### What the task requires
Copy the lines word for word. Begin at the line that contains "none -> black brick C6:D7 level 1" and end with the final line of the data.

### Exercise data
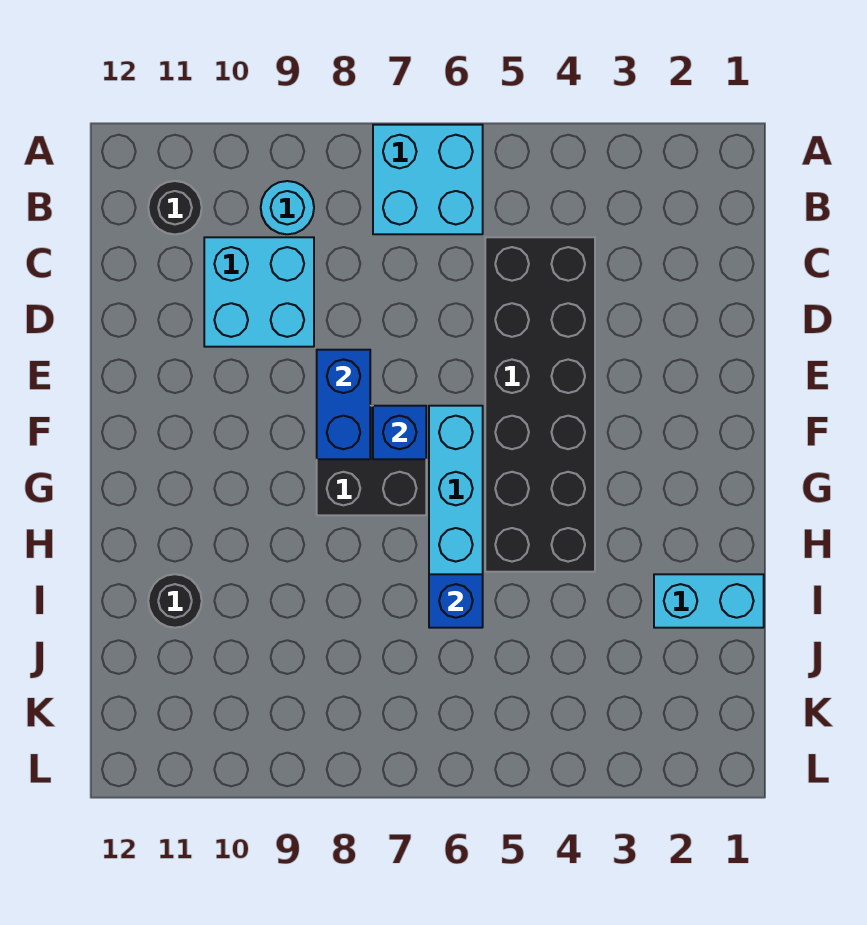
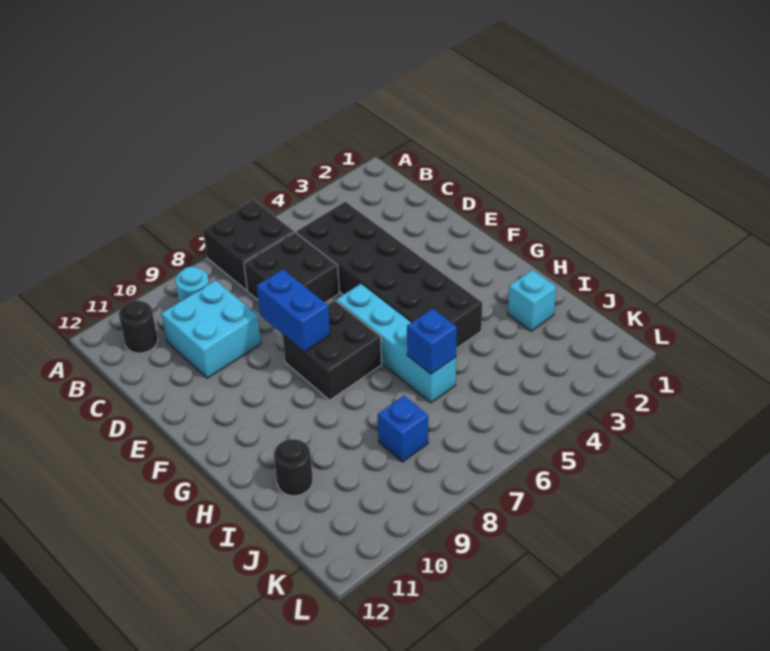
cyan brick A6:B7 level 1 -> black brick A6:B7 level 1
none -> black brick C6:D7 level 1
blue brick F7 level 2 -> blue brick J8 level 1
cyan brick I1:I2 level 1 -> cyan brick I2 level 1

### Task response
none -> black brick C6:D7 level 1
blue brick F7 level 2 -> blue brick J8 level 1
cyan brick I1:I2 level 1 -> cyan brick I2 level 1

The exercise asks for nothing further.